_Collected material_:
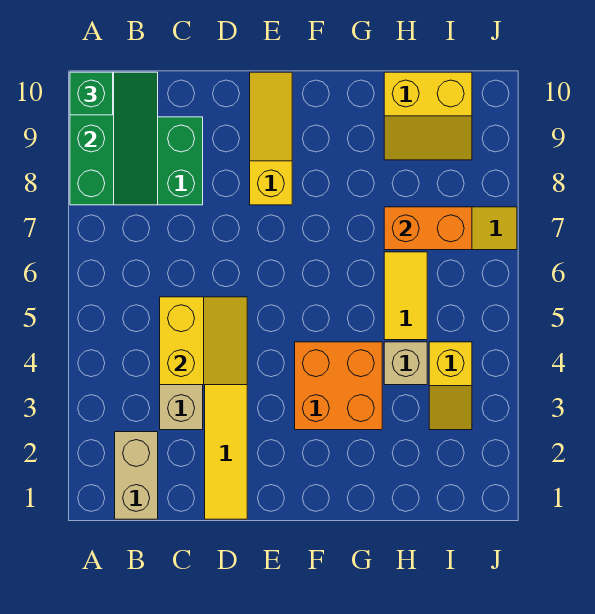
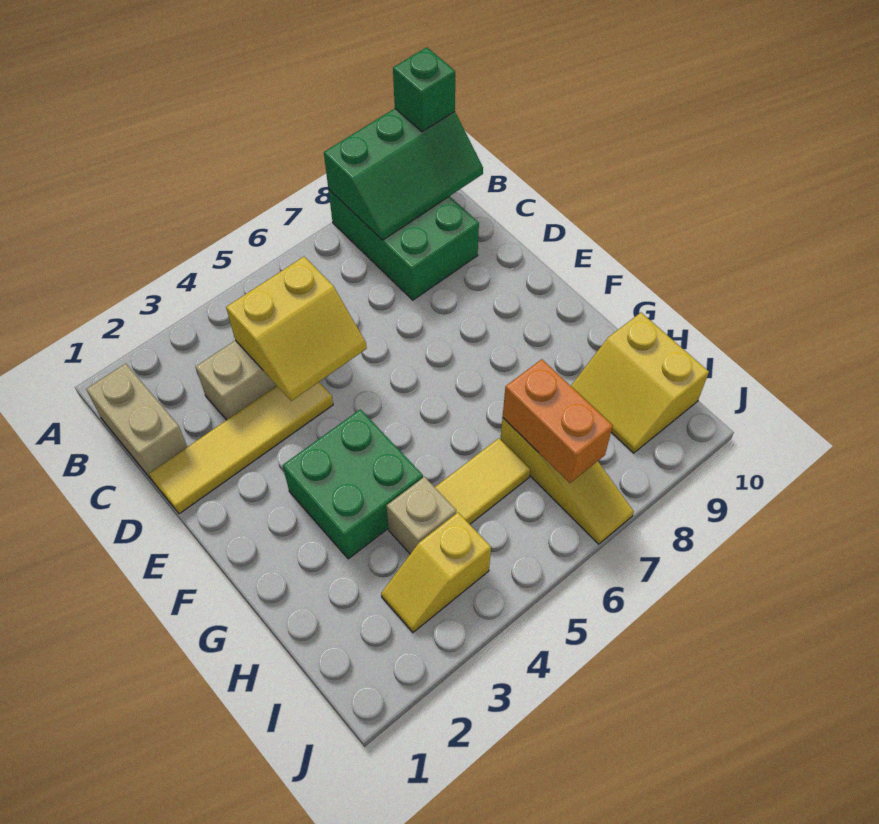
tan brick B1:B2 level 1 -> tan brick B1:C1 level 1
yellow slope E8:E10 level 1 top 8 -> none
orange brick F3:G4 level 1 -> green brick F3:G4 level 1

_Requirement_: All lines containing "brick" in the material above should appear in your reply, copied exactly.

_Solution_:
tan brick B1:B2 level 1 -> tan brick B1:C1 level 1
orange brick F3:G4 level 1 -> green brick F3:G4 level 1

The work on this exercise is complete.